> _EXERCISE DATA_

== == ==

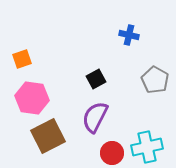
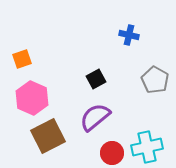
pink hexagon: rotated 16 degrees clockwise
purple semicircle: rotated 24 degrees clockwise
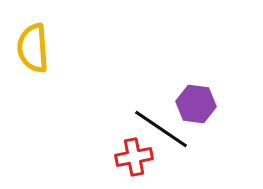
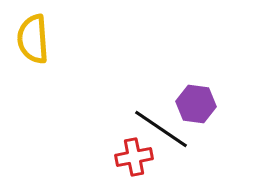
yellow semicircle: moved 9 px up
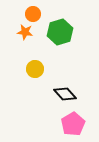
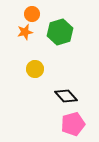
orange circle: moved 1 px left
orange star: rotated 21 degrees counterclockwise
black diamond: moved 1 px right, 2 px down
pink pentagon: rotated 15 degrees clockwise
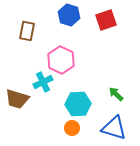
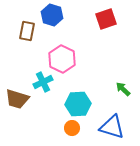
blue hexagon: moved 17 px left
red square: moved 1 px up
pink hexagon: moved 1 px right, 1 px up
green arrow: moved 7 px right, 5 px up
blue triangle: moved 2 px left, 1 px up
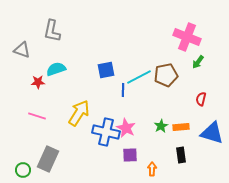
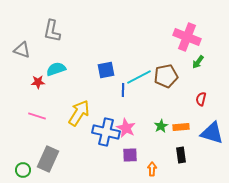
brown pentagon: moved 1 px down
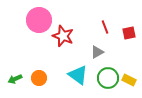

== == ==

> _ABOUT THIS TASK_
The lines to return are those with the string "hexagon" in them; copy each from the entries above.

> _EXERCISE ANSWER_
pink hexagon: rotated 16 degrees clockwise
blue hexagon: moved 17 px left
pink hexagon: moved 1 px right, 1 px up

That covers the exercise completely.